• **Task goal**
In the records below, find every line with the word "black" and copy it.

• **Synthetic shape transformation data**
------------------------------------------------------------

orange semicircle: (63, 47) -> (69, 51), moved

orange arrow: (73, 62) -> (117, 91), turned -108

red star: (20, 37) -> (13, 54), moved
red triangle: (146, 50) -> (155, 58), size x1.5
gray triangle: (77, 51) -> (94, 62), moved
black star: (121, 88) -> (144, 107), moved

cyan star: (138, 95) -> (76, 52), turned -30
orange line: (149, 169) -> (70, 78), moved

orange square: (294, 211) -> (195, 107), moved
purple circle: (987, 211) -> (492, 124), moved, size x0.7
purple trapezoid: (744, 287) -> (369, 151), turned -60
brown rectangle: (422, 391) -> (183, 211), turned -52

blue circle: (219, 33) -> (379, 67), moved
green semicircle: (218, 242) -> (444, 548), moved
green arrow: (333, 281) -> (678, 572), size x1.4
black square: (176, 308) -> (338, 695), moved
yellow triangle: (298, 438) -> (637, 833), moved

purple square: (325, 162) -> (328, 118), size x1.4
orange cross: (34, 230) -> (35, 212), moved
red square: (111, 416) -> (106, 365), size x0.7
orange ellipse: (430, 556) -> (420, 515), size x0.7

------------------------------------------------------------

• **Result**
black star: (121, 88) -> (144, 107), moved
black square: (176, 308) -> (338, 695), moved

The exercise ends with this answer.